[[ Input for this task, beginning ]]

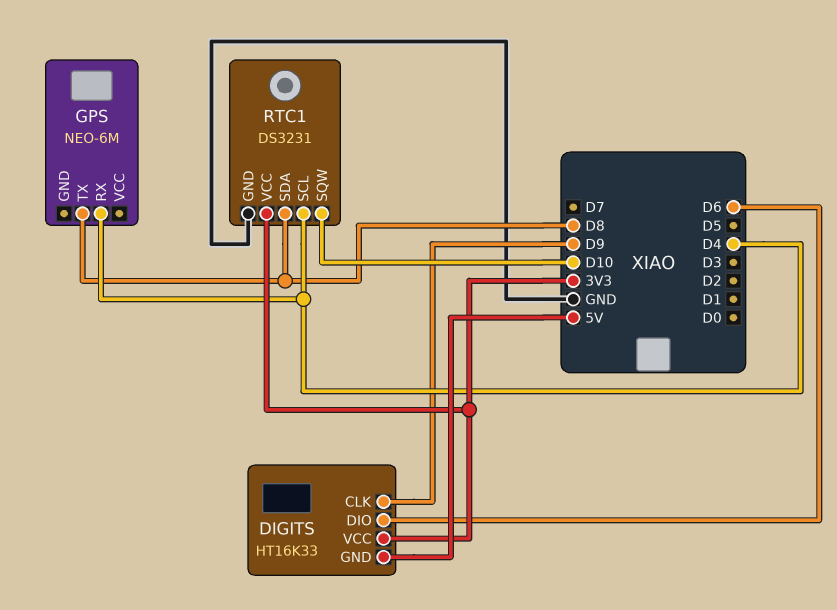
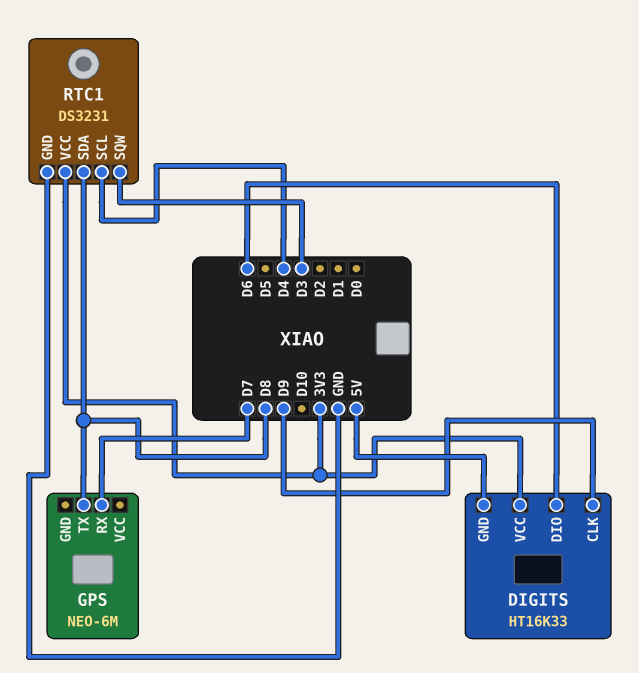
GPS pin RX: D4 -> D7
RTC1 pin SQW: D10 -> D3

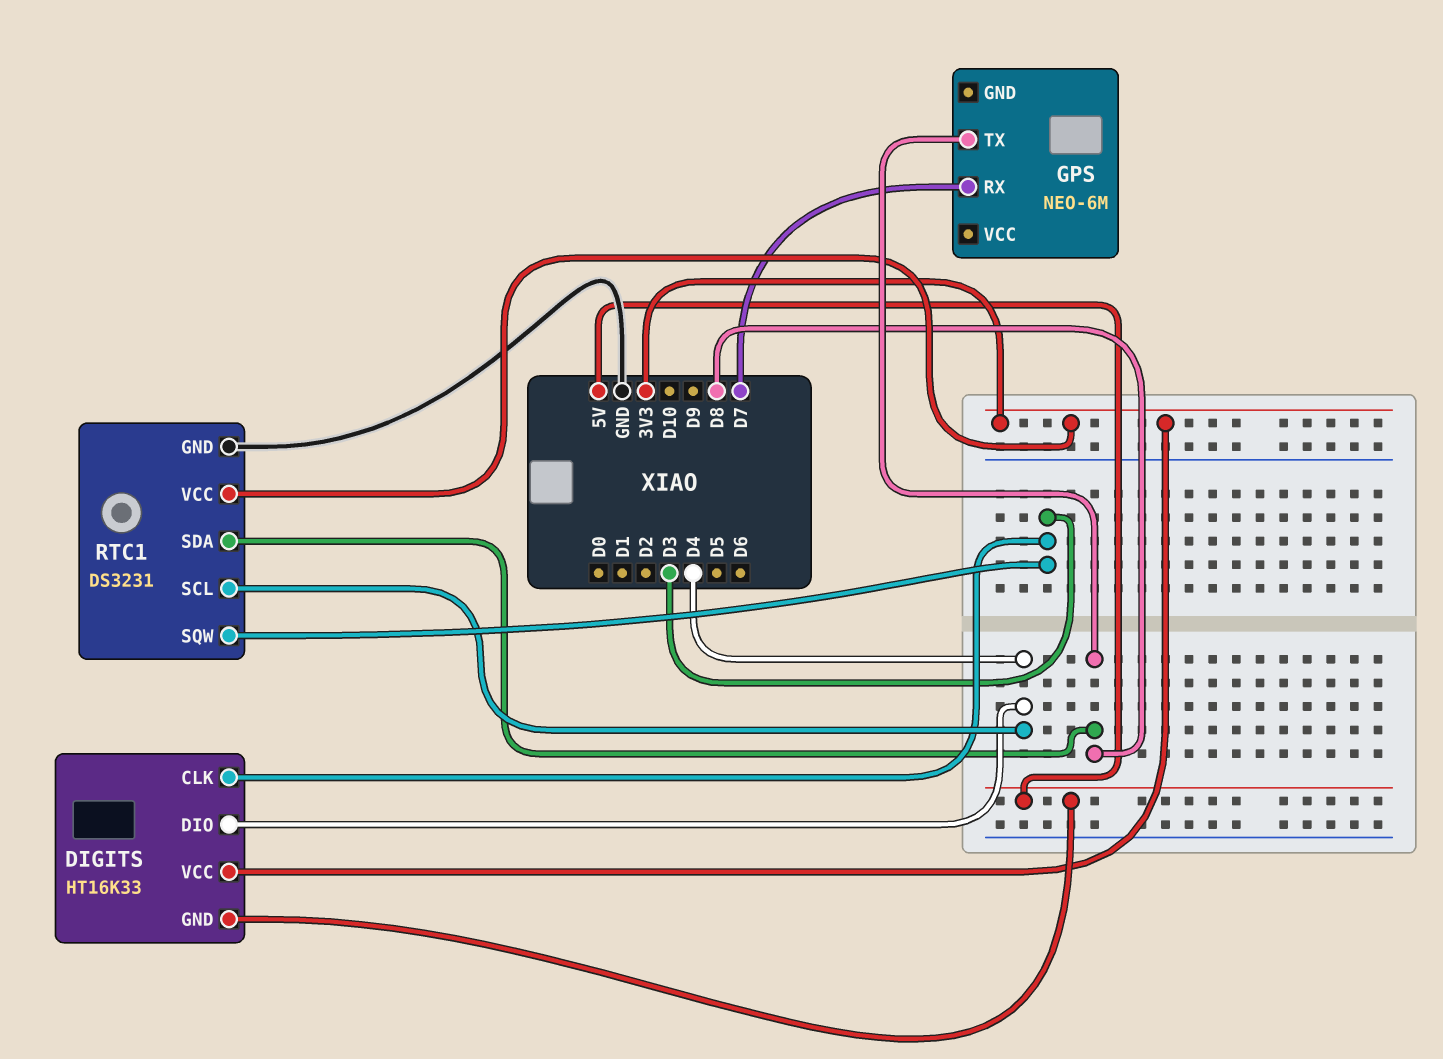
DIGITS pin CLK: D9 -> D3
DIGITS pin DIO: D6 -> D4

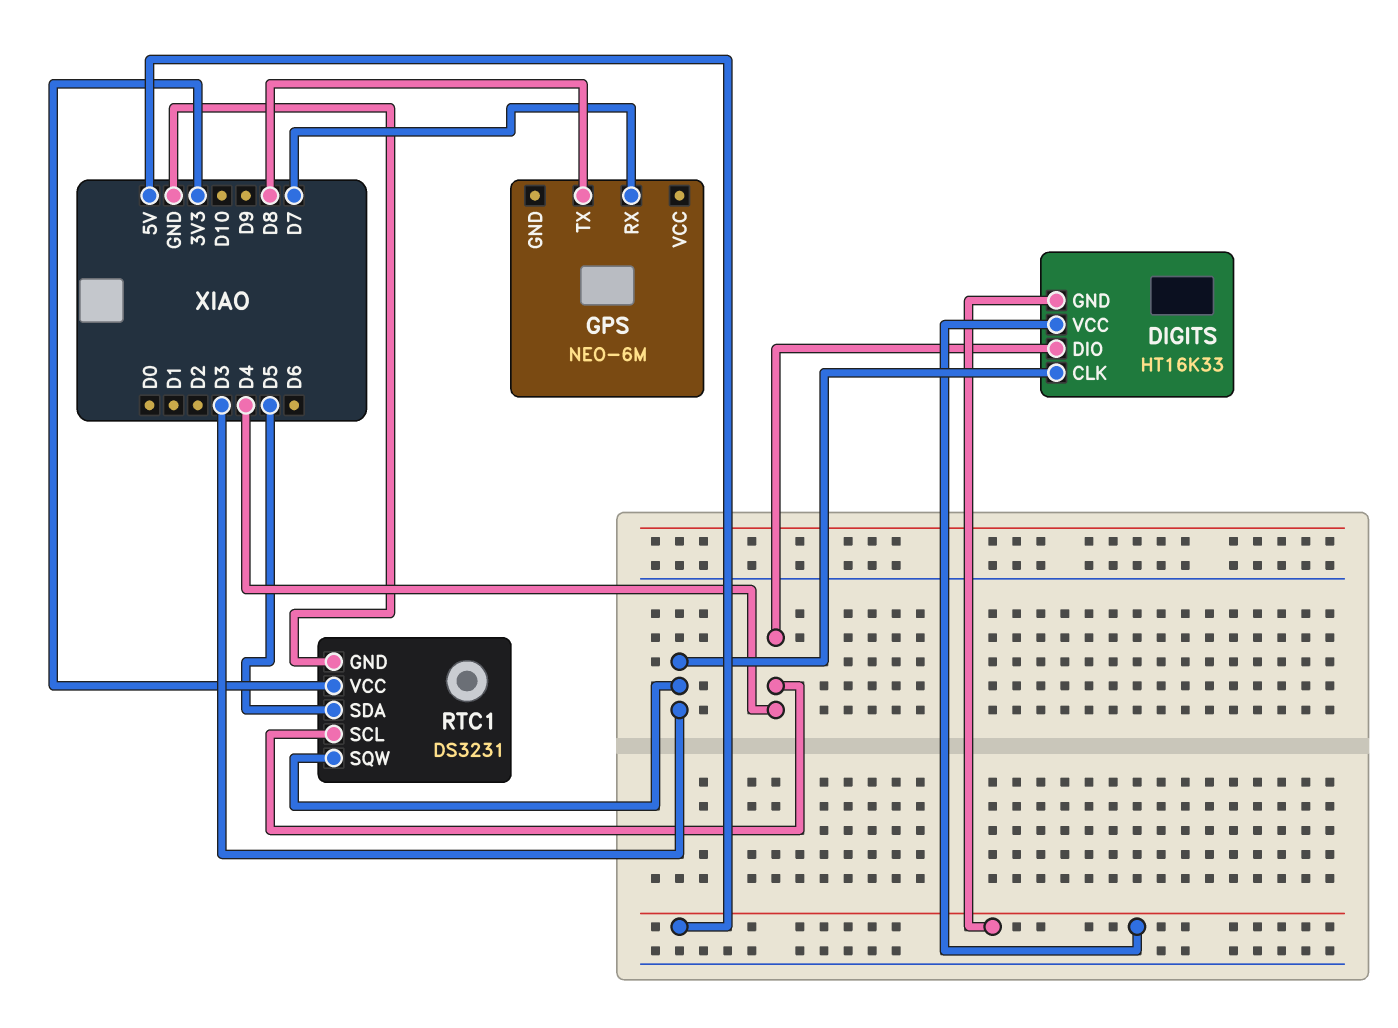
DIGITS pin VCC: 3V3 -> 5V
RTC1 pin SDA: D8 -> D5

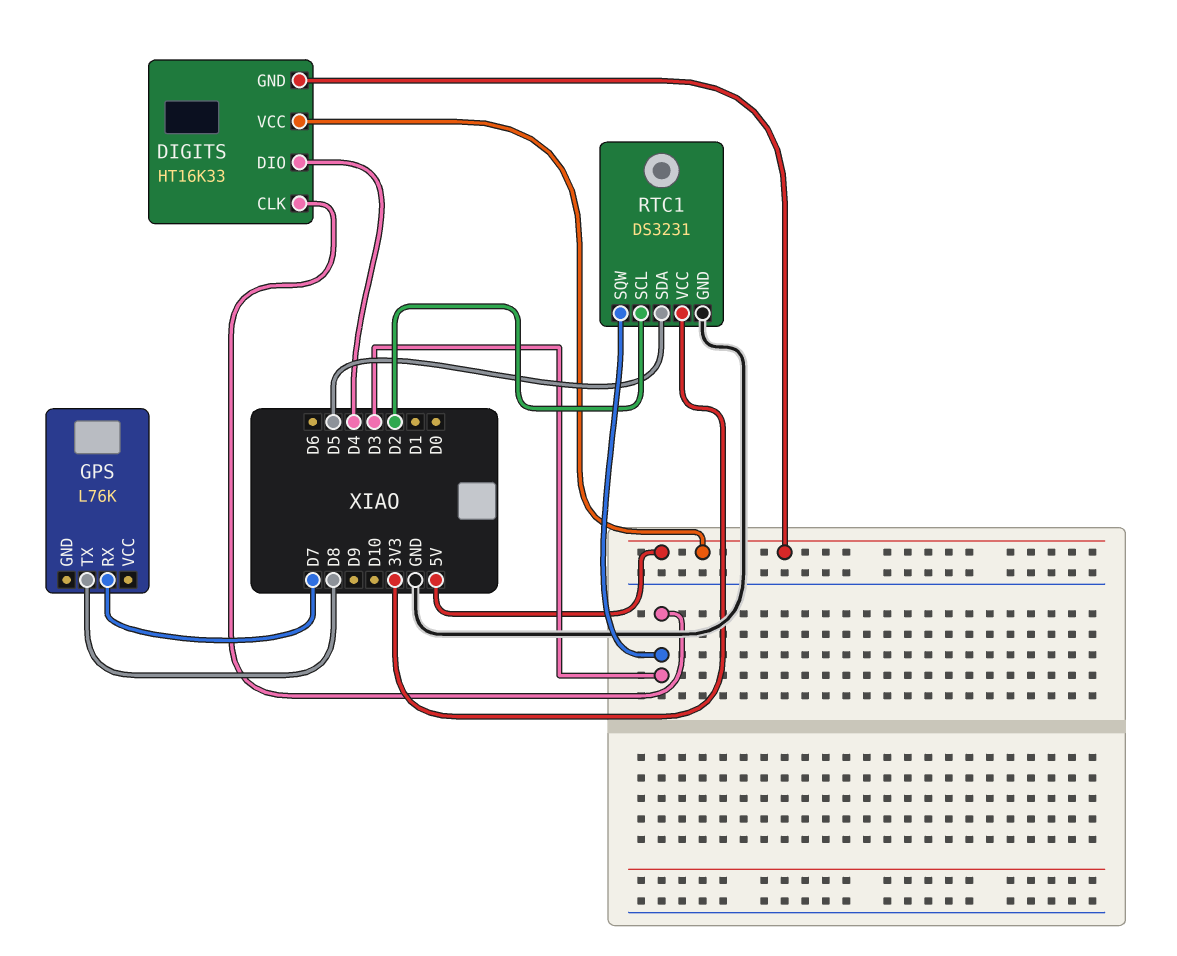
GPS: NEO-6M -> L76K
RTC1 pin SCL: D4 -> D2

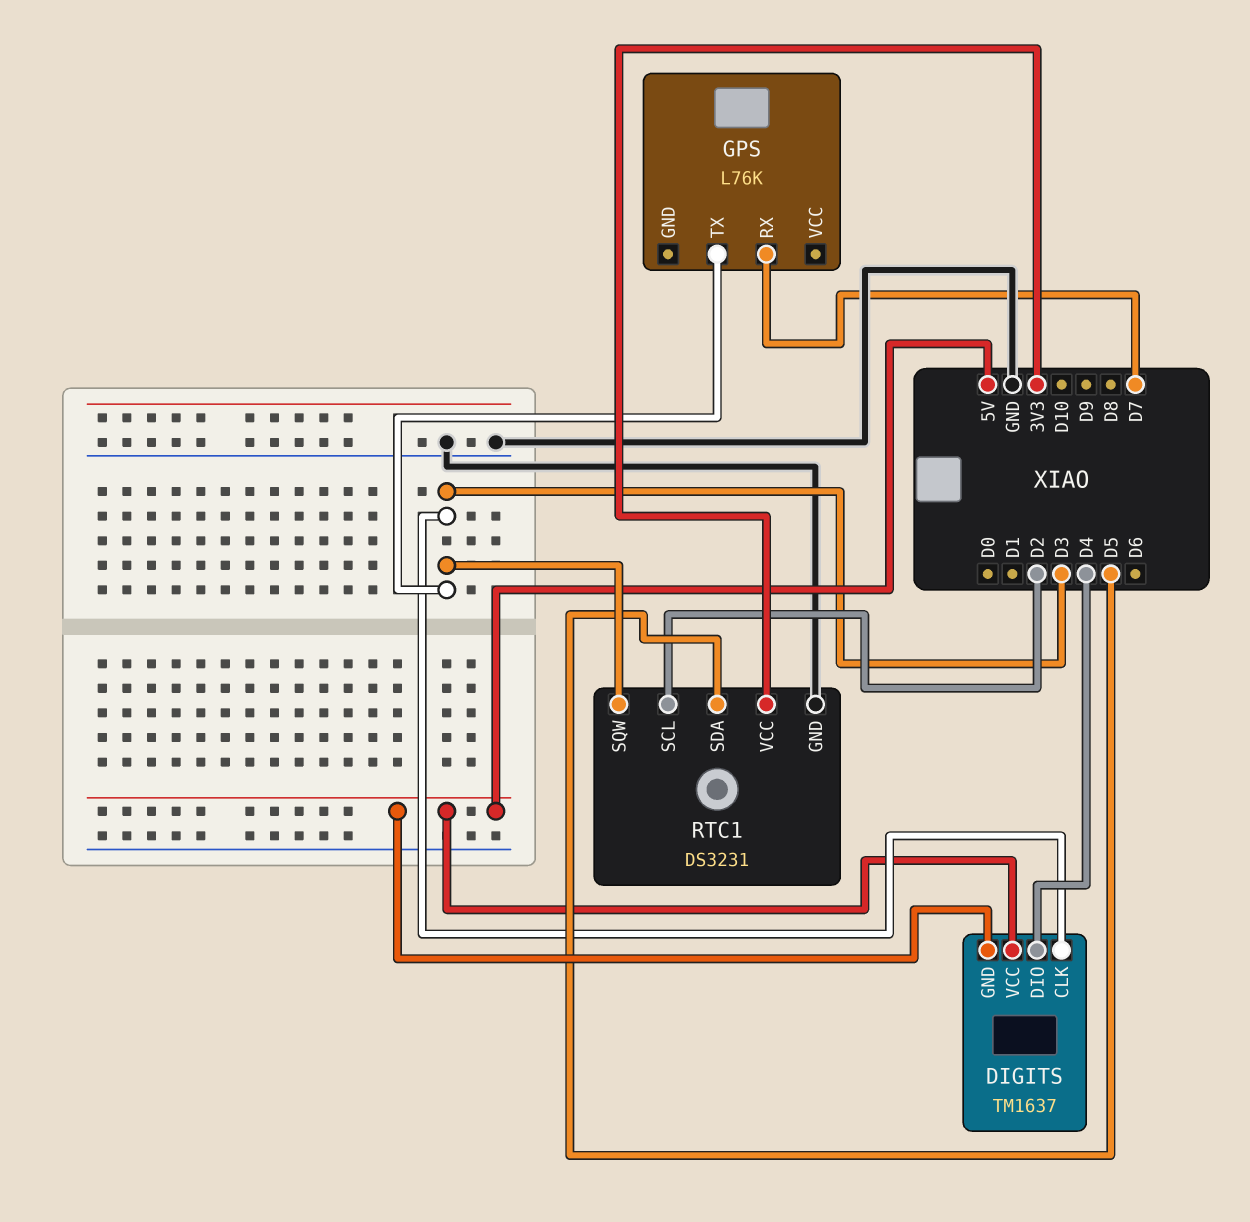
DIGITS: HT16K33 -> TM1637
GPS pin TX: D8 -> D3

[[ Input for this task, end ]]

Requirement
When a picture appears among the entries, skip it; transcribe everything else exactly.

Answer section
GPS pin RX: D4 -> D7
RTC1 pin SQW: D10 -> D3

DIGITS pin CLK: D9 -> D3
DIGITS pin DIO: D6 -> D4

DIGITS pin VCC: 3V3 -> 5V
RTC1 pin SDA: D8 -> D5

GPS: NEO-6M -> L76K
RTC1 pin SCL: D4 -> D2

DIGITS: HT16K33 -> TM1637
GPS pin TX: D8 -> D3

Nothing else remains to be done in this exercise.